[Supplied information — start]
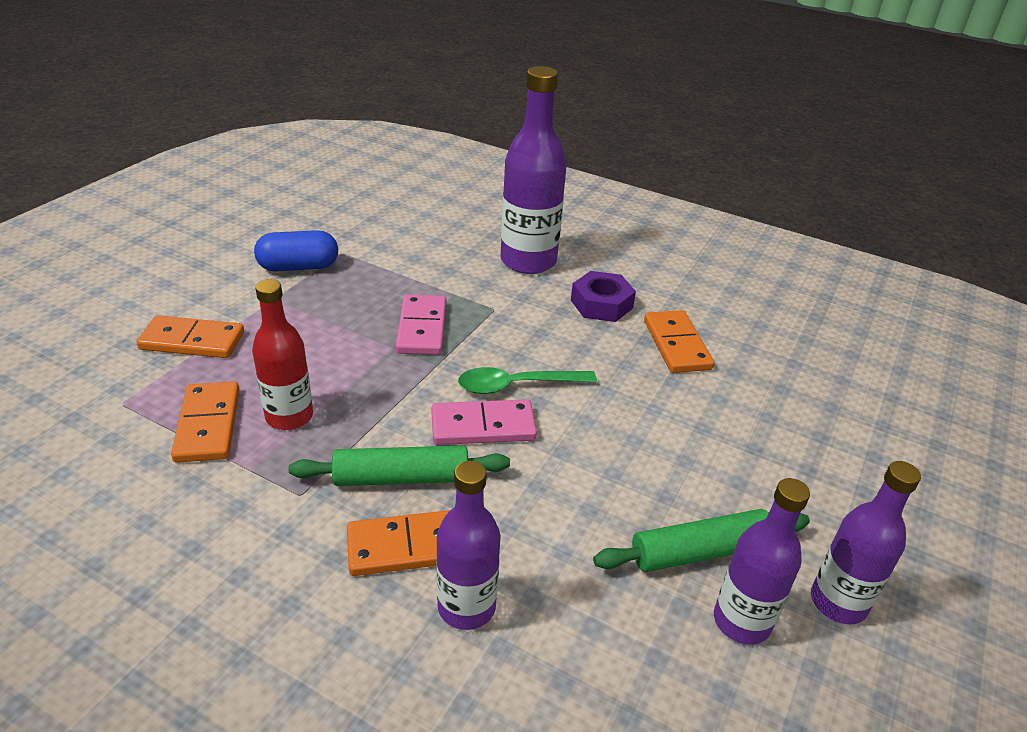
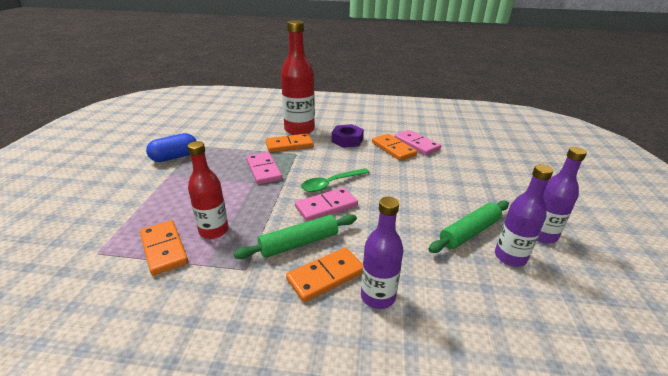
camera: 20 degrees left, 5 degrees down
(192, 341) = (128, 208): orange domino -> orange domino (289, 145)
(528, 261) = (299, 130): purple bottle -> red bottle
(729, 346) = (416, 144): none -> pink domino

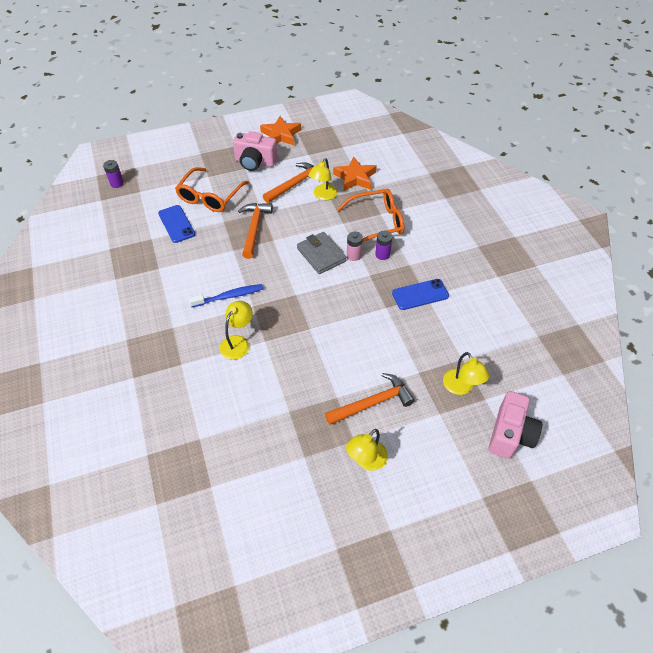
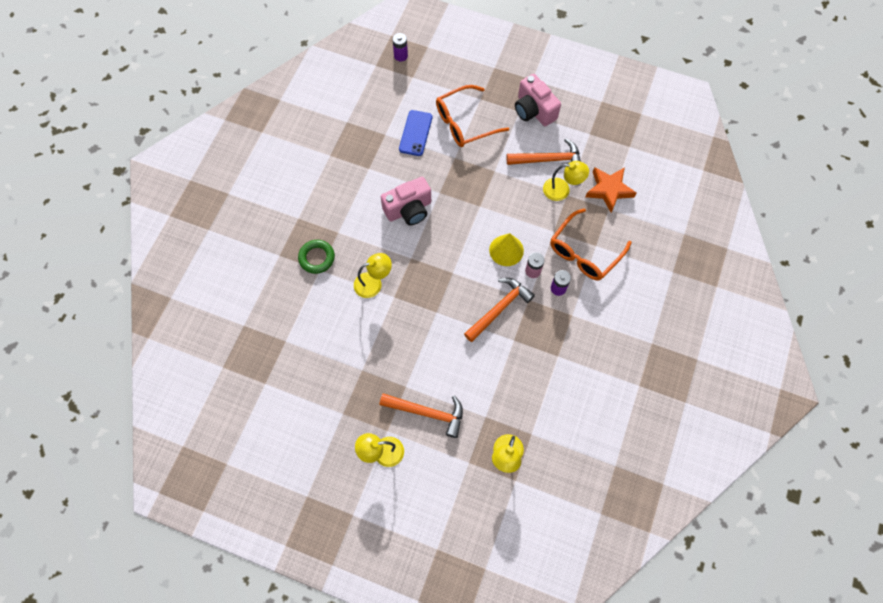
camera: 40 degrees right, 15 degrees up
(170, 357) = (317, 258): none -> green ring
(229, 296) = (400, 235): blue toothbrush -> none
(254, 228) = (474, 183): orange hammer -> orange hammer (499, 308)
(281, 135) = (583, 94): orange star -> none
(321, 255) = (506, 250): grey wallet -> yellow cone
(323, 195) = (562, 190): yellow lamp -> yellow lamp turned 150 degrees counterclockwise
(377, 222) = (584, 252): orange glasses -> orange glasses turned 105 degrees clockwise
(420, 294) = (553, 350): blue phone -> none
(510, 434) = (506, 523): pink camera -> pink camera (409, 209)

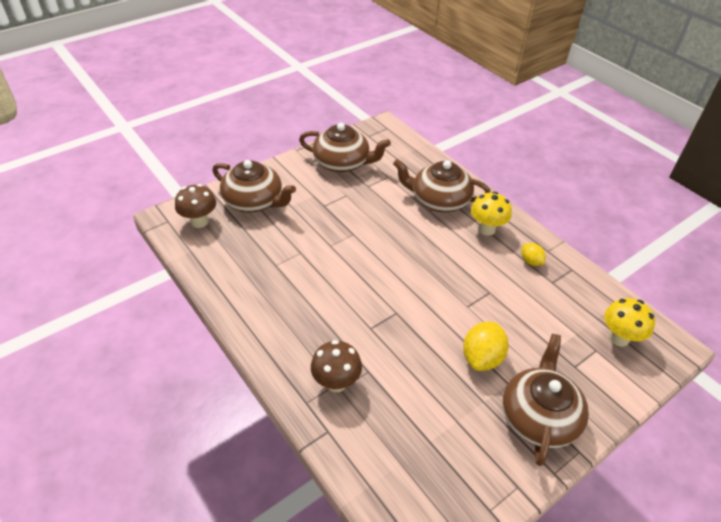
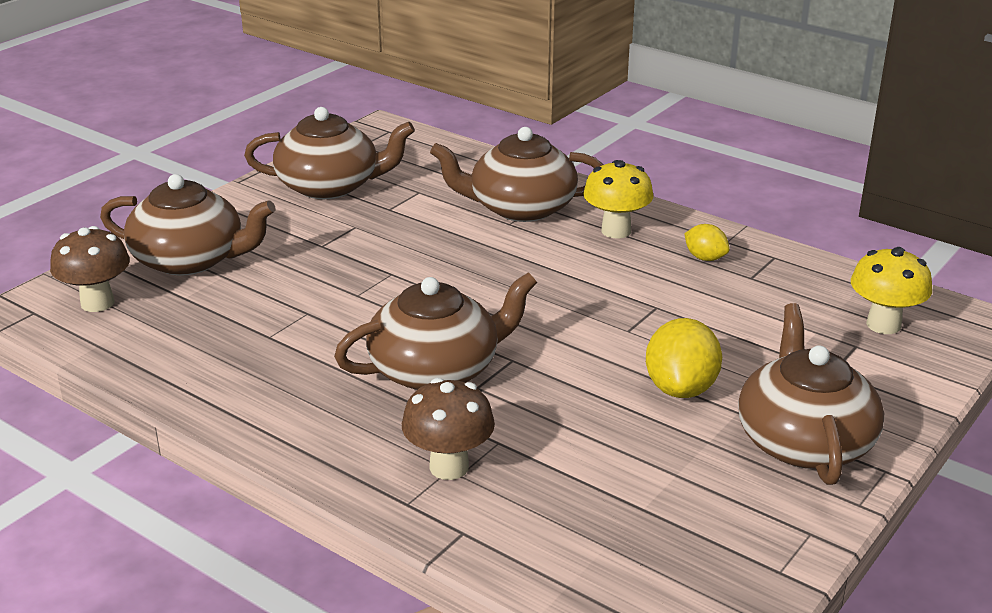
camera: 15 degrees left, 15 degrees down
(353, 310) = (436, 370): none -> brown teapot

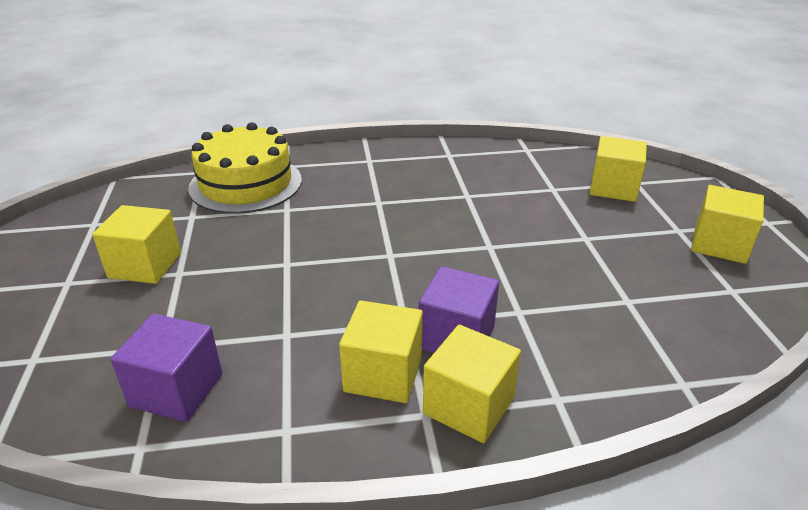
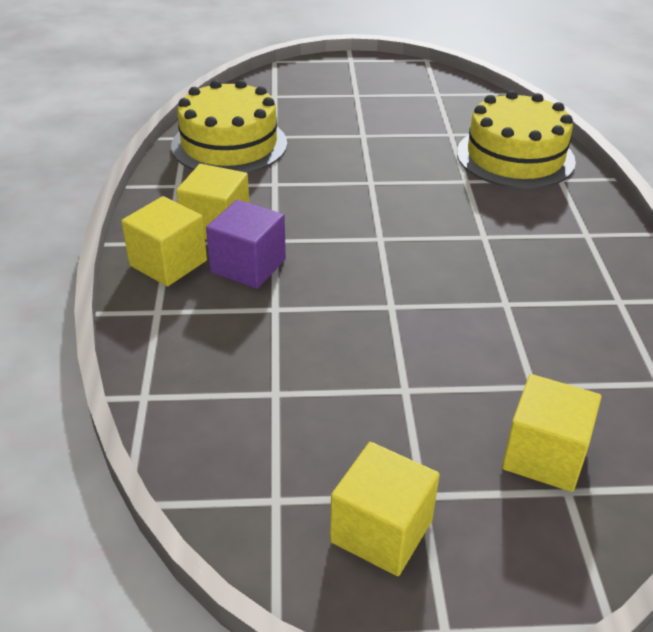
camera: 95 degrees right, 5 degrees up
(145, 265) = (375, 120): yellow cube -> none
(176, 390) = (229, 144): purple cube -> yellow cake

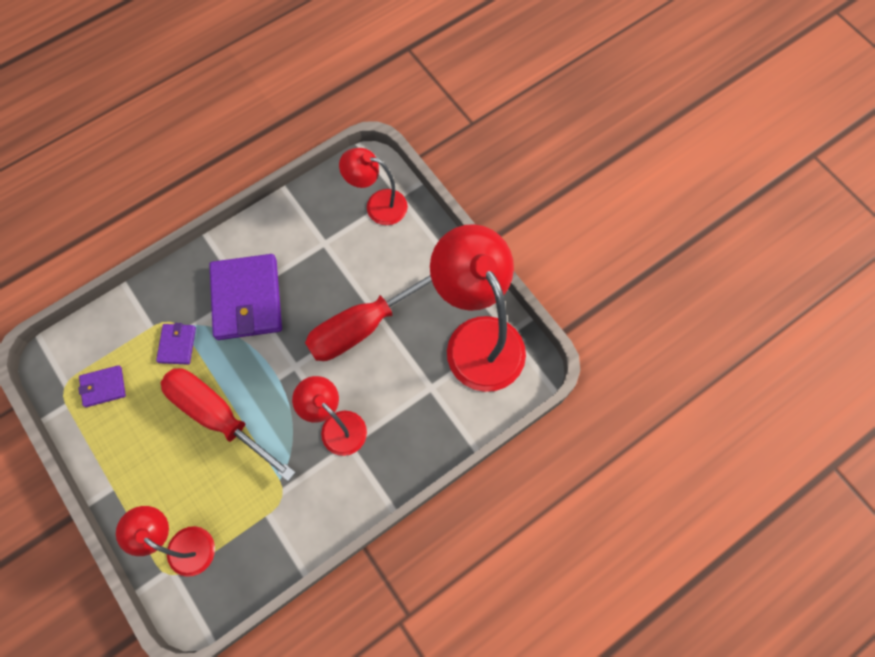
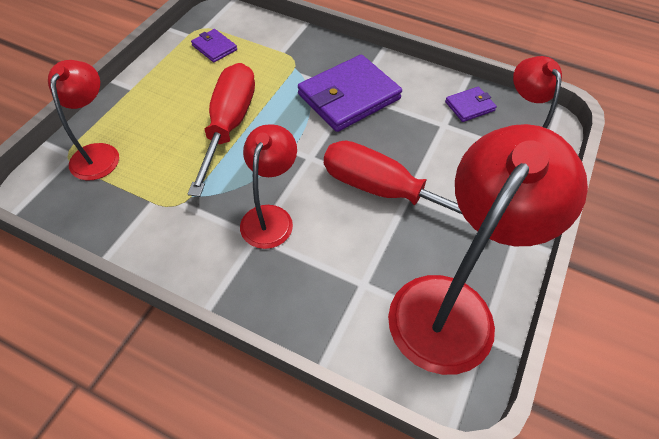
camera: 60 degrees right, 15 degrees down
(177, 345) = (277, 72): purple wallet -> purple wallet (469, 106)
[Supplied information — finish]
■ **Work instructions**: The answer must be every line from the records above that contains the word "pink", copied in full.

■ **Response**:
(729, 346) = (416, 144): none -> pink domino
(510, 434) = (506, 523): pink camera -> pink camera (409, 209)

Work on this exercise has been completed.